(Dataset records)
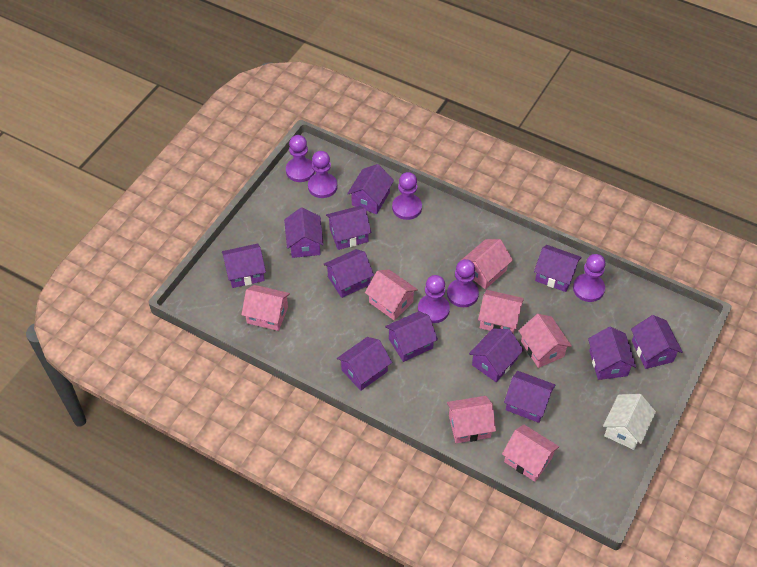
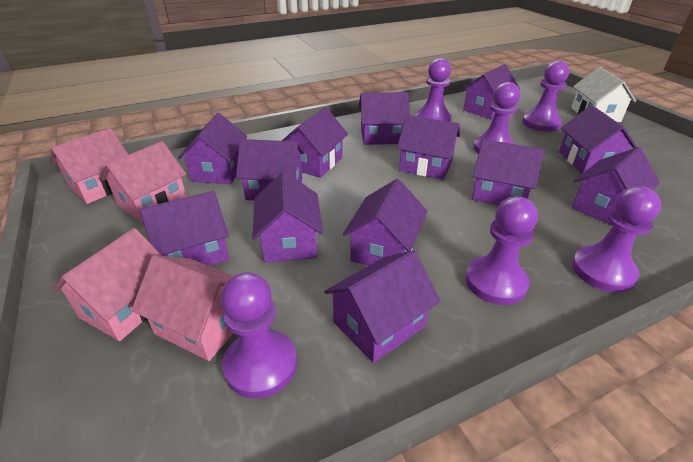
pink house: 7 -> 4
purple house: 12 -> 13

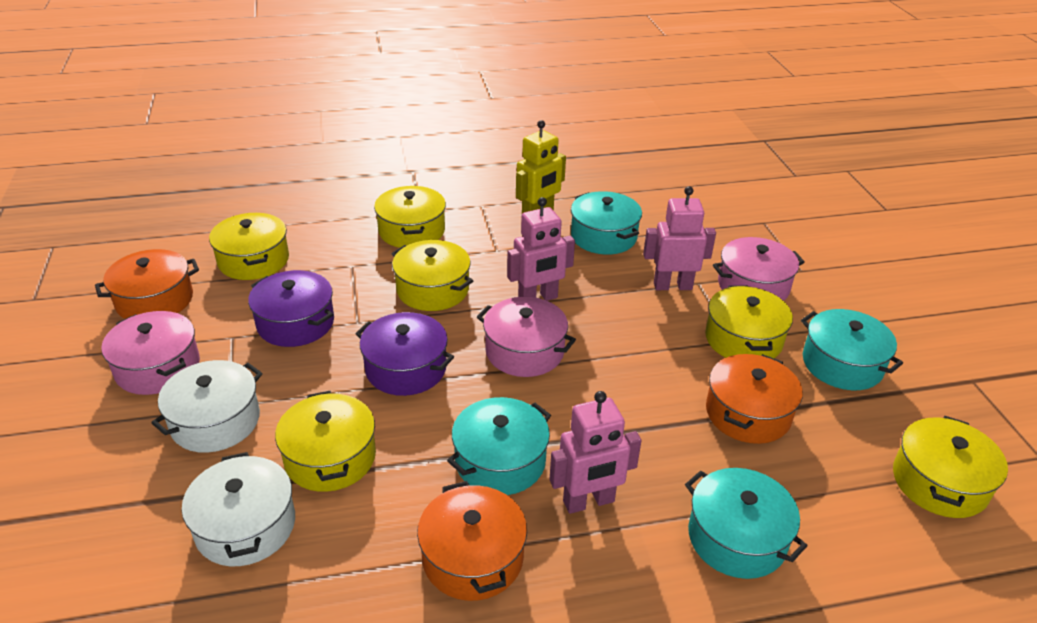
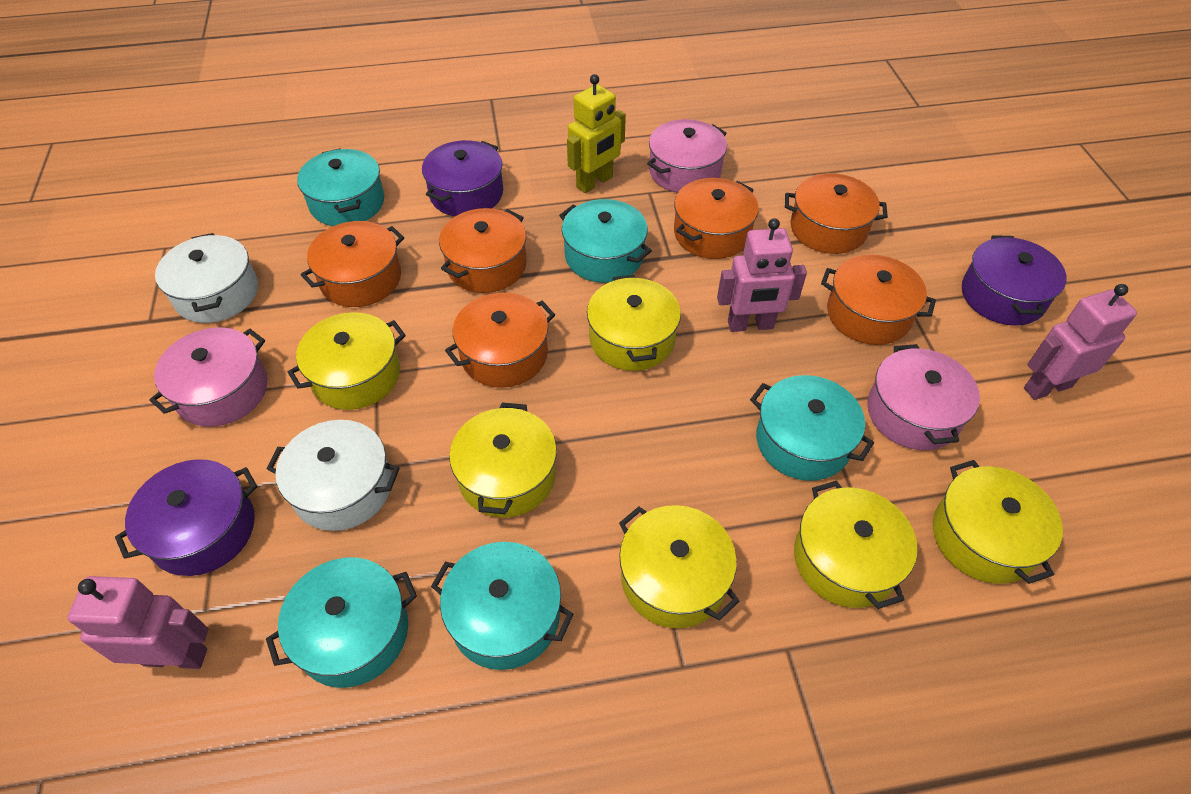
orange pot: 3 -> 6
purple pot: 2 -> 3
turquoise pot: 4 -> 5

**WORK INSTRUCTION:** Set every line of the records down again exactly, and exclude all pictures.

**RESULT OF THIS TASK:**
pink house: 7 -> 4
purple house: 12 -> 13

orange pot: 3 -> 6
purple pot: 2 -> 3
turquoise pot: 4 -> 5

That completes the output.